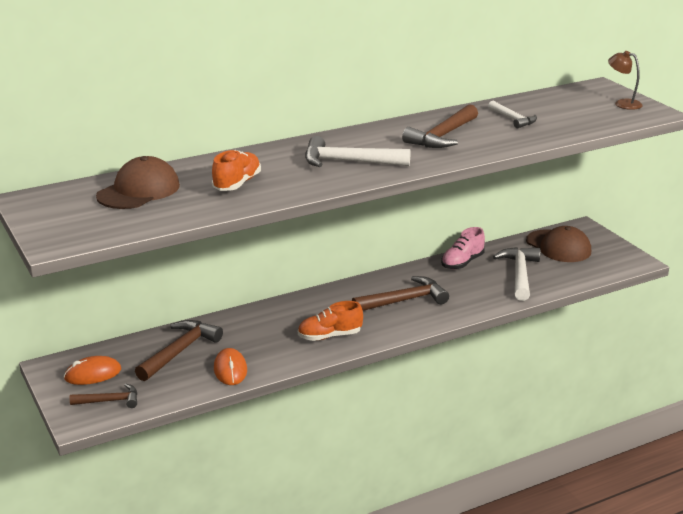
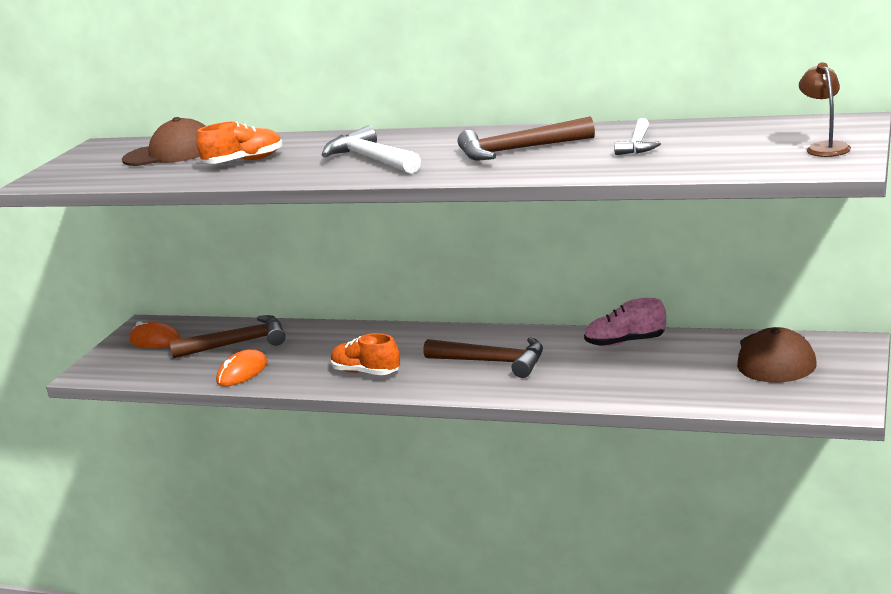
camera: 50 degrees right, 5 degrees down
brown hammer [70,384,137,408] -> none
white hammer [493,247,540,301] -> none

▬▬▬▬▬▬

§ Work instructions
Since only the text is needed, retype the data above exactly and omit the pictures.

§ Solution to this task
camera: 50 degrees right, 5 degrees down
brown hammer [70,384,137,408] -> none
white hammer [493,247,540,301] -> none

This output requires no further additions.